Exercise directions |
Can you put the records below into a numbered list, from the first line of the records through the line containing "1990 (28, 55)", skipping any blank lines?

[Target pointing data]

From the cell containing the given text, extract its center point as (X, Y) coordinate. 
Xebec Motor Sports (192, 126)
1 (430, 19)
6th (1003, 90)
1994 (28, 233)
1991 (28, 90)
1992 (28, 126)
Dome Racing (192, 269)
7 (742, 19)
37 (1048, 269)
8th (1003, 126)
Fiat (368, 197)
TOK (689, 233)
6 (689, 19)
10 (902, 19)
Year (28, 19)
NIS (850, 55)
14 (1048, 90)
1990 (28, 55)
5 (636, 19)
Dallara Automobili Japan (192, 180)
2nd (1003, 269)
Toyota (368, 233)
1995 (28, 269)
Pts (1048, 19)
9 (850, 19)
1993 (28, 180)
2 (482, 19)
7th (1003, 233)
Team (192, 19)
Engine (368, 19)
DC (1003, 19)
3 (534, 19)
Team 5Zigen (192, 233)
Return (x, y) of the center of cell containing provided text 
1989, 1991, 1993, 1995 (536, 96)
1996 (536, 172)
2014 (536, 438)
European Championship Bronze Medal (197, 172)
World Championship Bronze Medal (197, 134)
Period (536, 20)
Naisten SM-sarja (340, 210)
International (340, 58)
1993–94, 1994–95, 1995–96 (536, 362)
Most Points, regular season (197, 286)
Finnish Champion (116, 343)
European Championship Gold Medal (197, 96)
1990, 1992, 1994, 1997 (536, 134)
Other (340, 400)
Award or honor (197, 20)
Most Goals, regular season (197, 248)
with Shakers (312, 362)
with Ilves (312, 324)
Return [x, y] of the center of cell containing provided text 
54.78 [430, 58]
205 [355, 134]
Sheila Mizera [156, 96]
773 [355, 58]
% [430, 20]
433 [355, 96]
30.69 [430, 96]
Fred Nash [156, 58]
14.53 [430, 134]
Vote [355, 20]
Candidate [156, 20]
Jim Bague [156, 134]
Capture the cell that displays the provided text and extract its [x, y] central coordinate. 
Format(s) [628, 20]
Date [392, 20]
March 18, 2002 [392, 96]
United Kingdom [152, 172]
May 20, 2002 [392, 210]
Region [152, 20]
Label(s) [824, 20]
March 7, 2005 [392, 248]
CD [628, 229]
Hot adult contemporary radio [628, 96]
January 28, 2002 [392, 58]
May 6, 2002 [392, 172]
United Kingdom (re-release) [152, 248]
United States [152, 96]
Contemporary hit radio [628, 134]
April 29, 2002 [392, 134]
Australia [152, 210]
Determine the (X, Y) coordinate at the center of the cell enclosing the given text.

Solution |
1. From the cell containing the given text, extract its center point as (X, Y) coordinate. 
2. Xebec Motor Sports (192, 126)
3. 1 (430, 19)
4. 6th (1003, 90)
5. 1994 (28, 233)
6. 1991 (28, 90)
7. 1992 (28, 126)
8. Dome Racing (192, 269)
9. 7 (742, 19)
10. 37 (1048, 269)
11. 8th (1003, 126)
12. Fiat (368, 197)
13. TOK (689, 233)
14. 6 (689, 19)
15. 10 (902, 19)
16. Year (28, 19)
17. NIS (850, 55)
18. 14 (1048, 90)
19. 1990 (28, 55)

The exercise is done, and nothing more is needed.